Task prompt: Images stay out. Everything else in the records is repeated exactly.

Extracted entries:
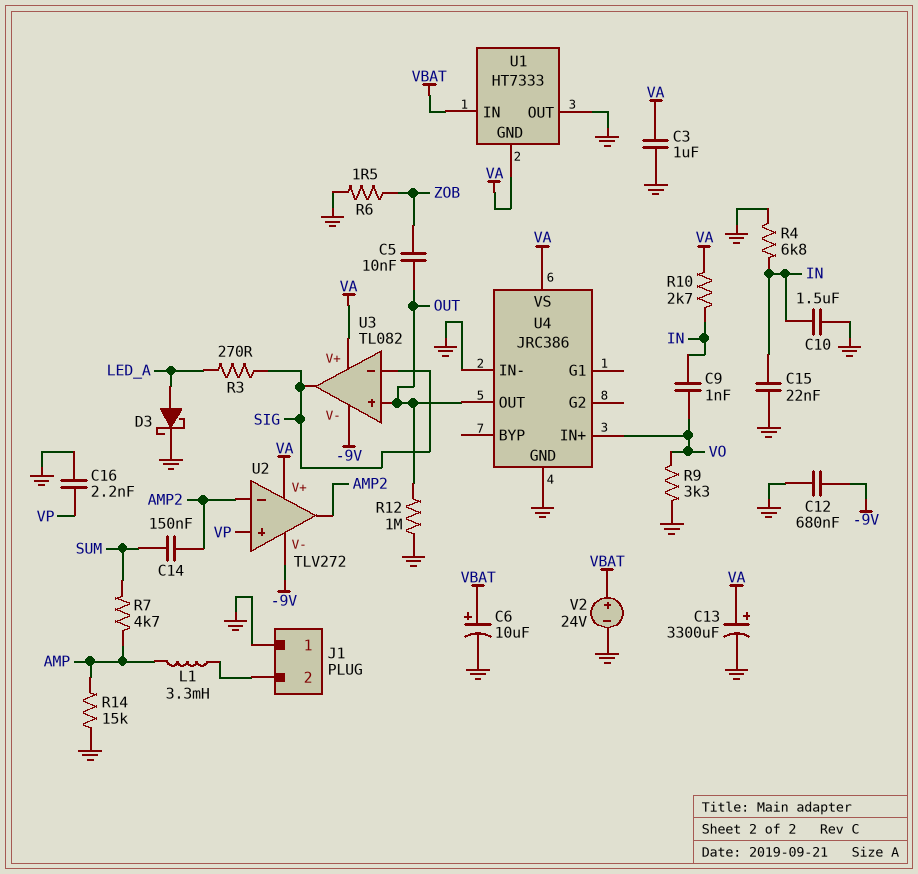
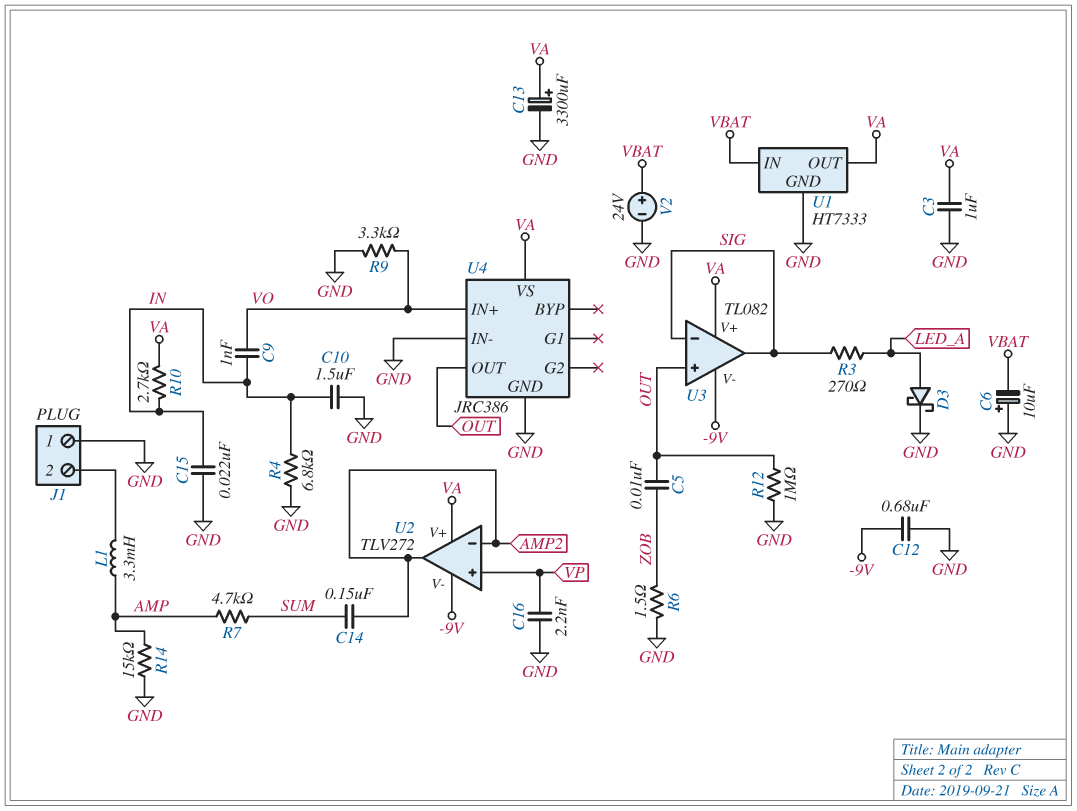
C6: 10uF (plus VBAT, minus GND) -> 10uF (plus GND, minus VBAT)
U1 pin GND: VA -> GND
U1 pin OUT: GND -> VA

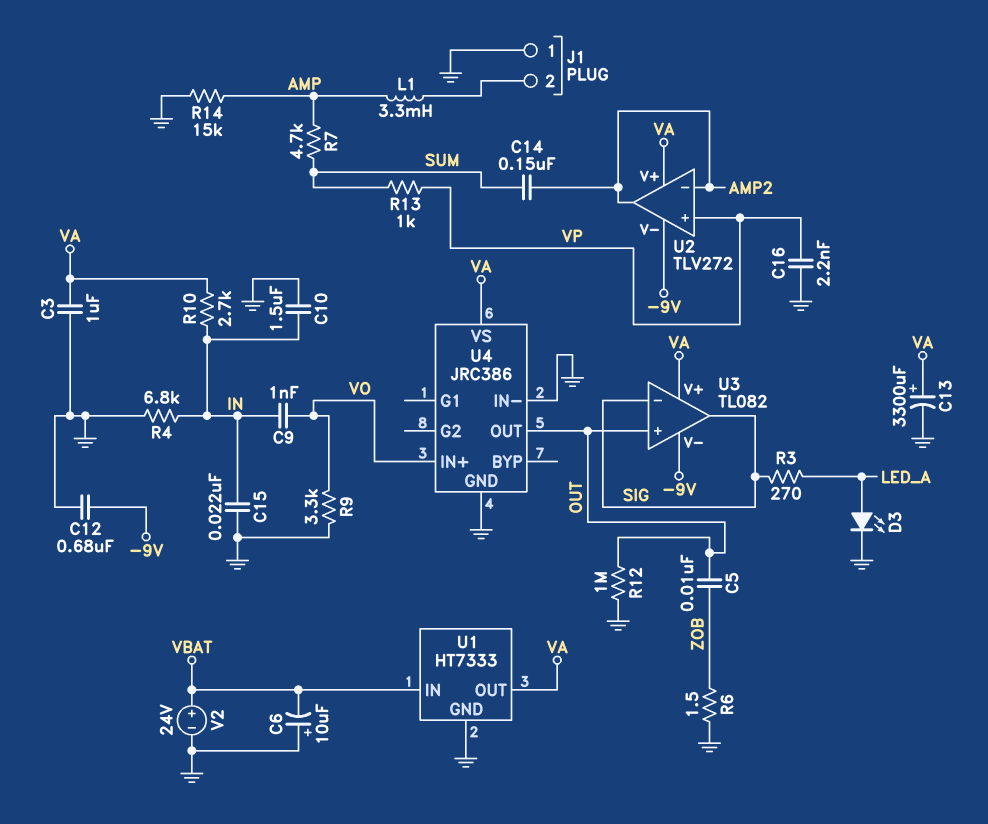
D3: schottky (A LED_A, K GND) -> LED (A LED_A, K GND)
R13: none -> 1k (SUM, VP)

Your solution:
C6: 10uF (plus VBAT, minus GND) -> 10uF (plus GND, minus VBAT)
U1 pin GND: VA -> GND
U1 pin OUT: GND -> VA

D3: schottky (A LED_A, K GND) -> LED (A LED_A, K GND)
R13: none -> 1k (SUM, VP)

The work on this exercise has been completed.